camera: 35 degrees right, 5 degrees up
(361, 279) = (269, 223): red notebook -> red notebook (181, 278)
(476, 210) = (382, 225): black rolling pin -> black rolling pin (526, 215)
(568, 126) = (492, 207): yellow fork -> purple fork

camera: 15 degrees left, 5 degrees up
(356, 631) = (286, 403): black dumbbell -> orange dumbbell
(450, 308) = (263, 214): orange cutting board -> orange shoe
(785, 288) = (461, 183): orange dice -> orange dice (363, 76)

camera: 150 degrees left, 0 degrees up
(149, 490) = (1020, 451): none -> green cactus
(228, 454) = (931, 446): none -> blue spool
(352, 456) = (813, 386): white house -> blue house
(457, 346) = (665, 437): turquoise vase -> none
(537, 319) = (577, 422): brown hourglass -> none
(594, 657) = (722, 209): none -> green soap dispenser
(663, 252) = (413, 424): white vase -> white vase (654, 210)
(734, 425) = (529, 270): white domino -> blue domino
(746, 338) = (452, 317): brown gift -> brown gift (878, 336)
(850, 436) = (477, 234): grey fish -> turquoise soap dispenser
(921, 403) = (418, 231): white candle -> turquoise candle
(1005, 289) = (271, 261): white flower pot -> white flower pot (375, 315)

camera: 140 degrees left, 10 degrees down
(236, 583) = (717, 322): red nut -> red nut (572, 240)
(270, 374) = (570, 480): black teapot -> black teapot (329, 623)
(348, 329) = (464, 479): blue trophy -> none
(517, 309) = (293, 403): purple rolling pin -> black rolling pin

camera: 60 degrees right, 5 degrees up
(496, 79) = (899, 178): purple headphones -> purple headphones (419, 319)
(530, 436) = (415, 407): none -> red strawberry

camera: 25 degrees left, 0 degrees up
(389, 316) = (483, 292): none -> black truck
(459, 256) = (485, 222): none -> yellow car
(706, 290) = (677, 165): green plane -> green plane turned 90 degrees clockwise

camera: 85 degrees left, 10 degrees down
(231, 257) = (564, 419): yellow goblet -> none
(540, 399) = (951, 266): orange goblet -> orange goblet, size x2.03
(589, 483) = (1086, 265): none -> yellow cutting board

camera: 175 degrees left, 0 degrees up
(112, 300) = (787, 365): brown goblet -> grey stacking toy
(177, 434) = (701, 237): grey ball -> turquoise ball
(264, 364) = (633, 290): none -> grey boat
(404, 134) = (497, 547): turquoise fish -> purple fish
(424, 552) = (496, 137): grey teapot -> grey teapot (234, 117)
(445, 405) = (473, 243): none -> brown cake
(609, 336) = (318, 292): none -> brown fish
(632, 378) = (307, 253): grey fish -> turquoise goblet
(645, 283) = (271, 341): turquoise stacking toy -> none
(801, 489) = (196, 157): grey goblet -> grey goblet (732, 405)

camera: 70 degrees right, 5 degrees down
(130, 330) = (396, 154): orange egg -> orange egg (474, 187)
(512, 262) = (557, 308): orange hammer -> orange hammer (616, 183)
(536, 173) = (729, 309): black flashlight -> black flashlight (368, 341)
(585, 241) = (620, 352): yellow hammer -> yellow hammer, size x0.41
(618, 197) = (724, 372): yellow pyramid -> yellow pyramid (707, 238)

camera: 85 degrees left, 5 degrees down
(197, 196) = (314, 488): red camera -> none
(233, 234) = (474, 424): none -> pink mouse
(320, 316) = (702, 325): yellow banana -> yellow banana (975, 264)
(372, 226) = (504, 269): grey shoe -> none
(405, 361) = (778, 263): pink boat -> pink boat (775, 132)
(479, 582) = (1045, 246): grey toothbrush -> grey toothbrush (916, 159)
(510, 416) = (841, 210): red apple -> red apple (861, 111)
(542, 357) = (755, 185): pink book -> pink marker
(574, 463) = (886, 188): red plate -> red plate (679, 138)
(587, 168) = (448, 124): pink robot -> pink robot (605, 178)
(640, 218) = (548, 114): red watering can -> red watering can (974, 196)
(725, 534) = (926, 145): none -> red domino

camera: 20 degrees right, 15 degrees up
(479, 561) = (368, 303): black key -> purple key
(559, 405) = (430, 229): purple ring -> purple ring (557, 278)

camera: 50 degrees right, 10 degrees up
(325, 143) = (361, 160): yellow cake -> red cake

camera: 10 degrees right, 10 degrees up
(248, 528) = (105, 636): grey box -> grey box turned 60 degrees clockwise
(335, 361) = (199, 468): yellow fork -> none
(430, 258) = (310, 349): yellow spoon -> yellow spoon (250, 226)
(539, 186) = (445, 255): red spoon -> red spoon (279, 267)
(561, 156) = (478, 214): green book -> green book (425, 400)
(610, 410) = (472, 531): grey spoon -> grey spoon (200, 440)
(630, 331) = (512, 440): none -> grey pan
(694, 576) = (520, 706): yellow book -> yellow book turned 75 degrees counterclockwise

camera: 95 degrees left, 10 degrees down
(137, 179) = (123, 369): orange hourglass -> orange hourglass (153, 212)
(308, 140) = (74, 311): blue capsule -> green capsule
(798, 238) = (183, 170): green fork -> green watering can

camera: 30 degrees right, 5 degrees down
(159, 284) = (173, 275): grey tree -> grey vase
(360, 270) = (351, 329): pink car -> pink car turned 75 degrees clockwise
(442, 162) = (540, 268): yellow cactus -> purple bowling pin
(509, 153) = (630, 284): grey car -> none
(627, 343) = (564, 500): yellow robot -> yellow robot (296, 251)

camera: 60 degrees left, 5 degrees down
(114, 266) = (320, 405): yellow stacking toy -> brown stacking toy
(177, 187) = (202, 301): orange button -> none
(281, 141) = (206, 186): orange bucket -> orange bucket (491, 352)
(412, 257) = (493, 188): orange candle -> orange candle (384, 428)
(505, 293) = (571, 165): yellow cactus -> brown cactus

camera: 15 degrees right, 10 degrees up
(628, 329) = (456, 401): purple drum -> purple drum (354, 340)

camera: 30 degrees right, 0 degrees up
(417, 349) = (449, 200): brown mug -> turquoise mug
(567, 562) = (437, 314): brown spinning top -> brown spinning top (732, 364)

- - -

Exercise instructions:
Go through the material above and output exactly the lines from the one containing "(264, 364) = (633, 290): none -> grey boat" through the one containing "(512, 262) = (557, 308): orange".

Solution for this problem:
(264, 364) = (633, 290): none -> grey boat
(404, 134) = (497, 547): turquoise fish -> purple fish
(424, 552) = (496, 137): grey teapot -> grey teapot (234, 117)
(445, 405) = (473, 243): none -> brown cake
(609, 336) = (318, 292): none -> brown fish
(632, 378) = (307, 253): grey fish -> turquoise goblet
(645, 283) = (271, 341): turquoise stacking toy -> none
(801, 489) = (196, 157): grey goblet -> grey goblet (732, 405)

camera: 70 degrees right, 5 degrees down
(130, 330) = (396, 154): orange egg -> orange egg (474, 187)
(512, 262) = (557, 308): orange hammer -> orange hammer (616, 183)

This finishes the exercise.